WORK TASK: Print, in exact form, the lines below from the one containing "Q1: PNP (B n10, C" through the one containing "R5: 3.9k (+3V3, n7) -> 3.9k (+3V3, VBAT)", and omit all others.

THE DATA:
········
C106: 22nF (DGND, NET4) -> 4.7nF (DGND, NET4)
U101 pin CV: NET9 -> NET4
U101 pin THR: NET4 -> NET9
········
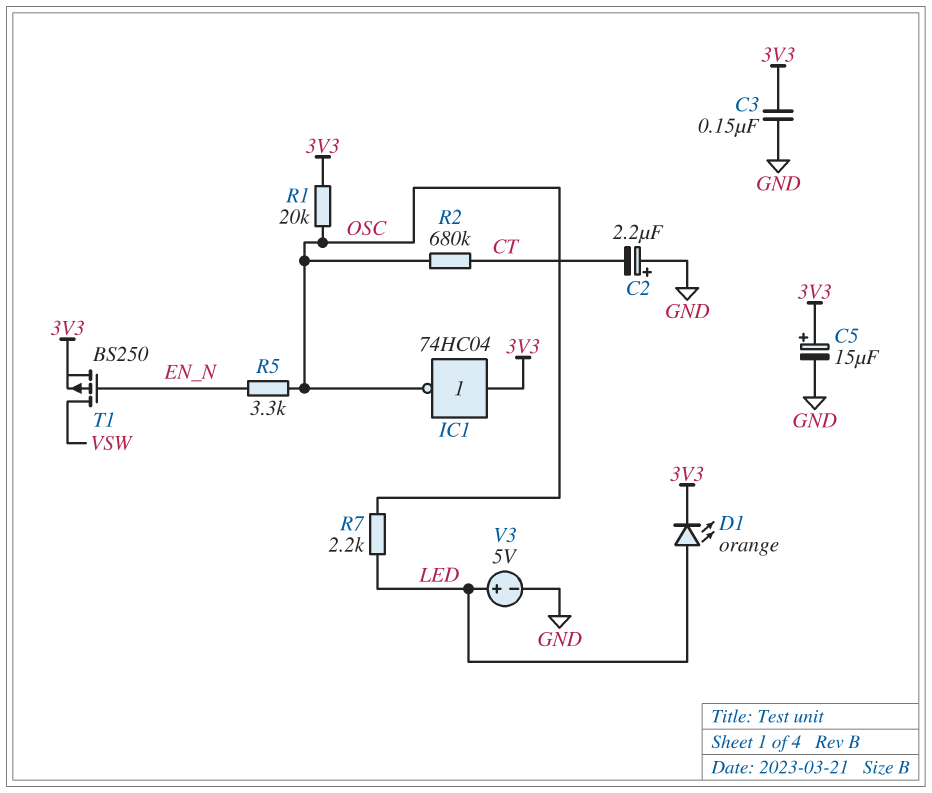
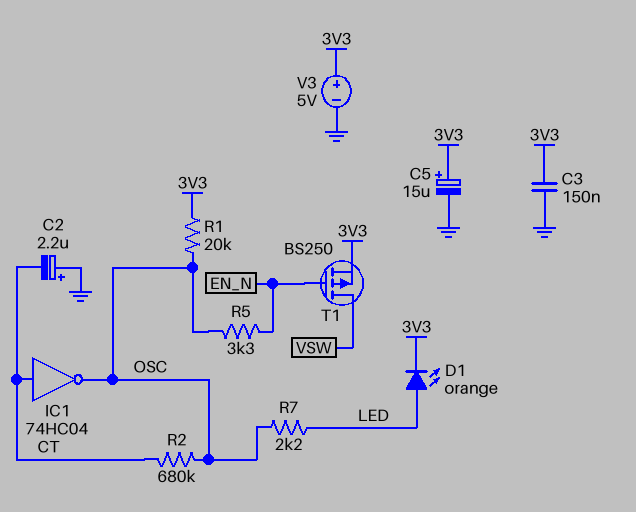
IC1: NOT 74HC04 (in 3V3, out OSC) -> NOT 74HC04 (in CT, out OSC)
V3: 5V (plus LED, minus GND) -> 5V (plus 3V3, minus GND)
········
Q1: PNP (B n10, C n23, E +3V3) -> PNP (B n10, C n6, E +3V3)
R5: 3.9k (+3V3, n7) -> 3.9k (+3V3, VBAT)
········
SOLUTION TO THE PROBLEM:
Q1: PNP (B n10, C n23, E +3V3) -> PNP (B n10, C n6, E +3V3)
R5: 3.9k (+3V3, n7) -> 3.9k (+3V3, VBAT)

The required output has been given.